WHAT IS BEING ASKED → Among the entries below, extract exactly the lines that run from the one with "R10: 220 (GND, NET12) -> 220 (5V, NET12)" through the one with "P6 pin 1: 3V3 -> G3", both ends included.
<<<<
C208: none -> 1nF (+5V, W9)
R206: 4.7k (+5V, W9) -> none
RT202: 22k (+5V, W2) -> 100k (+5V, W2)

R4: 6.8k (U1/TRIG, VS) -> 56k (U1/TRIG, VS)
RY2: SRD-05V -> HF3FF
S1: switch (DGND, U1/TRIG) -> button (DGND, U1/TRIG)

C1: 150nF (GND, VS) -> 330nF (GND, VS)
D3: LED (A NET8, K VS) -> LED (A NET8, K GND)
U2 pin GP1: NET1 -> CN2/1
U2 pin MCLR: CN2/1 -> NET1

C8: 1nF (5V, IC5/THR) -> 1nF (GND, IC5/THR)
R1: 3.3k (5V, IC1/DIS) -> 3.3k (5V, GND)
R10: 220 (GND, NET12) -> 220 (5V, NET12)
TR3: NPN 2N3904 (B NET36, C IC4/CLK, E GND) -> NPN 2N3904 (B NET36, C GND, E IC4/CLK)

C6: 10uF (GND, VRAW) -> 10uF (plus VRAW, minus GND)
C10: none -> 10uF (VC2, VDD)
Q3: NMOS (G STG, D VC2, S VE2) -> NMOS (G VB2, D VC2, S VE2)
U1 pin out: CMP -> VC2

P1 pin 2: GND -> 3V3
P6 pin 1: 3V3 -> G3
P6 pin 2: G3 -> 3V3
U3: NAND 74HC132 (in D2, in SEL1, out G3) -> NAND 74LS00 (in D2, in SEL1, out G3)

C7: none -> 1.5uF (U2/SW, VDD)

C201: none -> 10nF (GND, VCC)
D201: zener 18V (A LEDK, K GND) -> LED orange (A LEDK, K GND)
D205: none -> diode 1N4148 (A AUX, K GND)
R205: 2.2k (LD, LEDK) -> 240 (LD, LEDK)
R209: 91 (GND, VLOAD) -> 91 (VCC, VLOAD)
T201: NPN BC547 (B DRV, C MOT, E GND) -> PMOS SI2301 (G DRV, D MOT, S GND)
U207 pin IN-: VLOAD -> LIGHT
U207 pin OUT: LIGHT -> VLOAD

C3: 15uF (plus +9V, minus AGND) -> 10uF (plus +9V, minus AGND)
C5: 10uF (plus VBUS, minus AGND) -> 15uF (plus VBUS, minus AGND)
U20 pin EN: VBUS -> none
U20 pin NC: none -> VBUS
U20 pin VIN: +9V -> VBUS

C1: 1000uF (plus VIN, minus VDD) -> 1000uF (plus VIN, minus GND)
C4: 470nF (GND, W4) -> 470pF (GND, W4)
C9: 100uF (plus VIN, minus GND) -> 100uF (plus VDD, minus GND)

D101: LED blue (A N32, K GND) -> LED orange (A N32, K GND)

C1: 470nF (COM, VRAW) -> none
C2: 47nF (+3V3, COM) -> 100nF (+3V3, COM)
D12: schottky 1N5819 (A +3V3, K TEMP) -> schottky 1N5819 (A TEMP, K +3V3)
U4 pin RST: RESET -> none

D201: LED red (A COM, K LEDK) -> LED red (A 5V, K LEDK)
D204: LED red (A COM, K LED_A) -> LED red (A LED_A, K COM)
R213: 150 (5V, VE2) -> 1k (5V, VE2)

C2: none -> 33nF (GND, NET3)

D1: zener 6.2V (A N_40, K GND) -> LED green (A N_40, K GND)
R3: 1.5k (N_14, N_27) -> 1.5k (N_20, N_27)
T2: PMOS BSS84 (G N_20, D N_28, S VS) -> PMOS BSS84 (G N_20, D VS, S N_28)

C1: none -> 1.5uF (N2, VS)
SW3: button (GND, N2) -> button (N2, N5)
>>>>
RESULT OF THIS EXERCISE →
R10: 220 (GND, NET12) -> 220 (5V, NET12)
TR3: NPN 2N3904 (B NET36, C IC4/CLK, E GND) -> NPN 2N3904 (B NET36, C GND, E IC4/CLK)

C6: 10uF (GND, VRAW) -> 10uF (plus VRAW, minus GND)
C10: none -> 10uF (VC2, VDD)
Q3: NMOS (G STG, D VC2, S VE2) -> NMOS (G VB2, D VC2, S VE2)
U1 pin out: CMP -> VC2

P1 pin 2: GND -> 3V3
P6 pin 1: 3V3 -> G3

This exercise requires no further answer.